Work task
From the listing below, retype exactly the line holding "washing machine: (272, 286)", the line holding "plant: (387, 81) -> (1003, 962), removed", and the lines between them; skip everything else.

Records for this task
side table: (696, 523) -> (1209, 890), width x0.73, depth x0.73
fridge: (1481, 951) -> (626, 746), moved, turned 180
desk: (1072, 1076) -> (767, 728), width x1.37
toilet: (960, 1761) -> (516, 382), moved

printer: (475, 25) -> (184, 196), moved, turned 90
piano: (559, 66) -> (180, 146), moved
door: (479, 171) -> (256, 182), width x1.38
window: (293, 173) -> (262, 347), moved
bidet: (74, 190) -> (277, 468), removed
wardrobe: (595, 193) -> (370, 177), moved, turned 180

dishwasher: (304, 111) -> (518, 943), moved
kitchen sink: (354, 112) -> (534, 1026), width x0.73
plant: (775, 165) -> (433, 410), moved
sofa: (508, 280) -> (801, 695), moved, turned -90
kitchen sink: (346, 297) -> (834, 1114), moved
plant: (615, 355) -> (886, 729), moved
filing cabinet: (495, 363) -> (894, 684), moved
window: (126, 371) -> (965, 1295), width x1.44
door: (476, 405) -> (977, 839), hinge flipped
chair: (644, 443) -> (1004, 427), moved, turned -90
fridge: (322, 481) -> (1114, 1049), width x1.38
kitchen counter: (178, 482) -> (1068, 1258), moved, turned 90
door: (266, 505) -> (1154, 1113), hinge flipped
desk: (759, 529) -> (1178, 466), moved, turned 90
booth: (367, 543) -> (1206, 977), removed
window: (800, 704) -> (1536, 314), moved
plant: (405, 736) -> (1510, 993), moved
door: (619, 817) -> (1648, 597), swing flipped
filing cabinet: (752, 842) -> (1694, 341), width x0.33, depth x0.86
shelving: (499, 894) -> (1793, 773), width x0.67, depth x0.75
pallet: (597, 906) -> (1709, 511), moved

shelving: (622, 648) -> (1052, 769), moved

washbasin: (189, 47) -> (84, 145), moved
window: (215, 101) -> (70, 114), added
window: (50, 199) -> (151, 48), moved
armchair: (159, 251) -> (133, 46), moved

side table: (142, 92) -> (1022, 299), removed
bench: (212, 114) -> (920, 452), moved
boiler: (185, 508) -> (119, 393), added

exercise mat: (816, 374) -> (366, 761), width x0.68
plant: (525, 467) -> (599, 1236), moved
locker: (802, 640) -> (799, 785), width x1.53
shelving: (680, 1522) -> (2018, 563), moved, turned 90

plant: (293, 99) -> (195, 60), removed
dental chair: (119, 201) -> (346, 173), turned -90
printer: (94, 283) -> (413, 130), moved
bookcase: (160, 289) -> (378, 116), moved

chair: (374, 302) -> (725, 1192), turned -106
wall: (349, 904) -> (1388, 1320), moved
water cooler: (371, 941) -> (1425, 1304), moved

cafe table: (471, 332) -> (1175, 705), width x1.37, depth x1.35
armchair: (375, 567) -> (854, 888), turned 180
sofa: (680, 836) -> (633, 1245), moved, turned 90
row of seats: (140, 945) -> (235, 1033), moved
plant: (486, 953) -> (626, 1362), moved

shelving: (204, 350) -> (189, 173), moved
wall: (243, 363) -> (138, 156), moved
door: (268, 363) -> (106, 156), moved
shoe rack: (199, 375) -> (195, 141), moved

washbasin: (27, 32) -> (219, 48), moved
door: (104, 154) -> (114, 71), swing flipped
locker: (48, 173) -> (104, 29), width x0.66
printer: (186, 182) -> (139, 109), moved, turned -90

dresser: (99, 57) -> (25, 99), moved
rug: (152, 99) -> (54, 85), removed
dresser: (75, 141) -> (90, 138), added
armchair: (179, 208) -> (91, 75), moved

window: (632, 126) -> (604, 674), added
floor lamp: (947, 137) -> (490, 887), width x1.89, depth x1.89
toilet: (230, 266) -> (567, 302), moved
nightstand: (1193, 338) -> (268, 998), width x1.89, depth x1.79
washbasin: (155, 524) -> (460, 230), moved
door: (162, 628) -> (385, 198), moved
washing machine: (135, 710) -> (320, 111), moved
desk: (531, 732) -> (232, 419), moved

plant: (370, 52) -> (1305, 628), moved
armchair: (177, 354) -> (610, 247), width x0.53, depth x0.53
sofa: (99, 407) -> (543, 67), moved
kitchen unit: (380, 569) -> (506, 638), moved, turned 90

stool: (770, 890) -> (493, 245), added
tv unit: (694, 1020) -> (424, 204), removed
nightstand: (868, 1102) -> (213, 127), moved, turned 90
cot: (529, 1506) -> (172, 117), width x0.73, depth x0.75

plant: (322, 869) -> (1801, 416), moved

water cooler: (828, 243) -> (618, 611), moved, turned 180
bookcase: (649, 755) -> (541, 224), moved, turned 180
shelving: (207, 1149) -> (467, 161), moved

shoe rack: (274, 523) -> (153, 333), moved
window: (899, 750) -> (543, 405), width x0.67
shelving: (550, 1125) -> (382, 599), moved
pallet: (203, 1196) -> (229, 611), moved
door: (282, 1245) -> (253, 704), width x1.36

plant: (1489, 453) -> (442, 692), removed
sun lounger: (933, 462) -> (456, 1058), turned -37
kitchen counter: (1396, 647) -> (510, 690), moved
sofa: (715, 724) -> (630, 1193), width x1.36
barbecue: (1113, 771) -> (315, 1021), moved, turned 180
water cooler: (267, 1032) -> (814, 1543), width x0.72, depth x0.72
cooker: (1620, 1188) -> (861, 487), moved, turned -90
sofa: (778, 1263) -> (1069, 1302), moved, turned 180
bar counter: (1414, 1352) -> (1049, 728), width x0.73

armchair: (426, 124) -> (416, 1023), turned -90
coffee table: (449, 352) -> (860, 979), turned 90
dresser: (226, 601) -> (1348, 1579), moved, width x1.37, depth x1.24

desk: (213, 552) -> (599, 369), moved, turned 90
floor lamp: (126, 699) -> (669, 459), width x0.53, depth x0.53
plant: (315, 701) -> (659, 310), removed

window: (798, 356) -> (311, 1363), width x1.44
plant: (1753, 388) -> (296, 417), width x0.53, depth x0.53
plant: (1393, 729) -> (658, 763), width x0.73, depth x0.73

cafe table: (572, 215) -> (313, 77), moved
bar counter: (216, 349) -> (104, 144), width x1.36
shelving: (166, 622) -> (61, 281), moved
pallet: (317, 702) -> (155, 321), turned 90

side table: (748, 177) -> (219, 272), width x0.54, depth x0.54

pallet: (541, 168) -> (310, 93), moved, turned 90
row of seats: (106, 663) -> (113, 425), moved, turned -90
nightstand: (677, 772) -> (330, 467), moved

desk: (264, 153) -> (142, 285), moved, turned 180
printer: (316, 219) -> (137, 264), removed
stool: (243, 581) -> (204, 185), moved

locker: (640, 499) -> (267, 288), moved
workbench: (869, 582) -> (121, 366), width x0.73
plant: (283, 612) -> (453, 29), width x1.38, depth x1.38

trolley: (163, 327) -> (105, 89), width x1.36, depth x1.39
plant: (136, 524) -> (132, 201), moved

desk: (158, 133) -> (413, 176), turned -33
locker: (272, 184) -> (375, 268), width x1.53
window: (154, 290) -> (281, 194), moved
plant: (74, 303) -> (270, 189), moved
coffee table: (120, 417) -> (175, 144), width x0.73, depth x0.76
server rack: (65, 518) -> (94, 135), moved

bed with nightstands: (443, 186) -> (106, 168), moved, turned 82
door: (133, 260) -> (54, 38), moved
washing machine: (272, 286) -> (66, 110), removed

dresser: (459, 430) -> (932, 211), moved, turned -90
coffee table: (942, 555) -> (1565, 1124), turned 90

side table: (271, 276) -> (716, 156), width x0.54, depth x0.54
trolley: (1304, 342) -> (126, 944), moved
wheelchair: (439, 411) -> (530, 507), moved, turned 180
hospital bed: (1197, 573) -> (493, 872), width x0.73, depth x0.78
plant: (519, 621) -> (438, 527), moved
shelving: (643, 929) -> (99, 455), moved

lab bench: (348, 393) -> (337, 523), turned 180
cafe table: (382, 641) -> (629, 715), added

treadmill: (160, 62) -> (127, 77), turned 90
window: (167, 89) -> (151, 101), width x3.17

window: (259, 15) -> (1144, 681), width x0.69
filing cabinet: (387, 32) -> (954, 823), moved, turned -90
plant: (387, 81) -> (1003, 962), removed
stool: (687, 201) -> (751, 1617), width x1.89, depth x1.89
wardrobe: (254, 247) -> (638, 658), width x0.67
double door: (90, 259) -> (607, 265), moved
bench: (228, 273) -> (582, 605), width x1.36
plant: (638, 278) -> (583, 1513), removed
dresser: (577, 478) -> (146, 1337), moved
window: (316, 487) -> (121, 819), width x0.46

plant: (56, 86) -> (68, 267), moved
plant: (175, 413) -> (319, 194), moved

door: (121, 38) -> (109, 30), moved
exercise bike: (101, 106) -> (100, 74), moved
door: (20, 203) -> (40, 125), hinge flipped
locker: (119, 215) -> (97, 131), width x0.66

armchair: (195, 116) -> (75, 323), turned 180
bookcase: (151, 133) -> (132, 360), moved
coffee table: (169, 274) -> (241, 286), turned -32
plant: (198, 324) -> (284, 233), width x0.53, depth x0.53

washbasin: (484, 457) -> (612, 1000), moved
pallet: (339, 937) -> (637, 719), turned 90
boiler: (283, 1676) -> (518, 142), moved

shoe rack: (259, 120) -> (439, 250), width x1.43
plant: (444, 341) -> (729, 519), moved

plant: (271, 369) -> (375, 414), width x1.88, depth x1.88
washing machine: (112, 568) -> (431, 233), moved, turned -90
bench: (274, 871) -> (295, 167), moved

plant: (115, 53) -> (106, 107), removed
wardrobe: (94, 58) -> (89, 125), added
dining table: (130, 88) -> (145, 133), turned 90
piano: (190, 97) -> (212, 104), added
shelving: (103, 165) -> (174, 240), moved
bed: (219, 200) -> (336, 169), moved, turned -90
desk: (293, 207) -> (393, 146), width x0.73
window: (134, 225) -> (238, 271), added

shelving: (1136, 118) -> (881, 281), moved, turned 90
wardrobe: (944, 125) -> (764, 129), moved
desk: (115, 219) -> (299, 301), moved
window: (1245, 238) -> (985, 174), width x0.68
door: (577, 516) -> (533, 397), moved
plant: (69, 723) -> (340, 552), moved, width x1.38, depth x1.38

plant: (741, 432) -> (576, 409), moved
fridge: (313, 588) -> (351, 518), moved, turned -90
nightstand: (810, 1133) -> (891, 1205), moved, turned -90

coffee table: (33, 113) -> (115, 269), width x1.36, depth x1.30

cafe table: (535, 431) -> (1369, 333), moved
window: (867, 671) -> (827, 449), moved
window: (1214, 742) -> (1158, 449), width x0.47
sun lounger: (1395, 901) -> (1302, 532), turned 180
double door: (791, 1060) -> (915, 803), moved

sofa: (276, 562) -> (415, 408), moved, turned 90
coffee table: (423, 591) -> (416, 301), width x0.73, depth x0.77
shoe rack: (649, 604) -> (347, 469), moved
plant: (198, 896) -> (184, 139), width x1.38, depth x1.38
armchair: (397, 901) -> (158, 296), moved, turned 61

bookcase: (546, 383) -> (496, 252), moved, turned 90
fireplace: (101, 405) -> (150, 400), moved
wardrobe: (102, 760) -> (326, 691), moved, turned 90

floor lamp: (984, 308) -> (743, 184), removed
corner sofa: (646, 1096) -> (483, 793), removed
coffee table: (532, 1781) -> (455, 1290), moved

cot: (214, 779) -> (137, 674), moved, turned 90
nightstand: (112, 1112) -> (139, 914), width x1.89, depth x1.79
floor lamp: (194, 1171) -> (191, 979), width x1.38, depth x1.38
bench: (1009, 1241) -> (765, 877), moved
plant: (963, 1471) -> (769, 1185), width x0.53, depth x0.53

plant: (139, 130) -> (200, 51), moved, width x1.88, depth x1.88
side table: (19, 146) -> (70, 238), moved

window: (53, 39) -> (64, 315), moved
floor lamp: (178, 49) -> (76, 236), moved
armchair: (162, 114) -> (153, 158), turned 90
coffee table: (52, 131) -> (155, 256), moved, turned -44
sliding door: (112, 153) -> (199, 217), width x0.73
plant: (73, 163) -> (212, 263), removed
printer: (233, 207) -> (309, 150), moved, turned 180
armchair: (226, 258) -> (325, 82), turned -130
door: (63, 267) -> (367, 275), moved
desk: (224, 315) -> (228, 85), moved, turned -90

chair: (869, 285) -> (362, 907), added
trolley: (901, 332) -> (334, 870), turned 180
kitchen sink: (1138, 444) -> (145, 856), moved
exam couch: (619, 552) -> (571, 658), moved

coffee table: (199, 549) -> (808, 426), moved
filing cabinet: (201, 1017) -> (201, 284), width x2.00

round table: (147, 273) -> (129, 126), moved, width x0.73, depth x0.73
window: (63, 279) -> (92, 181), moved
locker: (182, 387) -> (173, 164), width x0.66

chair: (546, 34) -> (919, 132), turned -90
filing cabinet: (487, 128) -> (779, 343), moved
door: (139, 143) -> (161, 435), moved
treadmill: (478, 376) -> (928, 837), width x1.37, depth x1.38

Solution to this exercise
washing machine: (272, 286) -> (66, 110), removed

dresser: (459, 430) -> (932, 211), moved, turned -90
coffee table: (942, 555) -> (1565, 1124), turned 90

side table: (271, 276) -> (716, 156), width x0.54, depth x0.54
trolley: (1304, 342) -> (126, 944), moved
wheelchair: (439, 411) -> (530, 507), moved, turned 180
hospital bed: (1197, 573) -> (493, 872), width x0.73, depth x0.78
plant: (519, 621) -> (438, 527), moved
shelving: (643, 929) -> (99, 455), moved

lab bench: (348, 393) -> (337, 523), turned 180
cafe table: (382, 641) -> (629, 715), added

treadmill: (160, 62) -> (127, 77), turned 90
window: (167, 89) -> (151, 101), width x3.17

window: (259, 15) -> (1144, 681), width x0.69
filing cabinet: (387, 32) -> (954, 823), moved, turned -90
plant: (387, 81) -> (1003, 962), removed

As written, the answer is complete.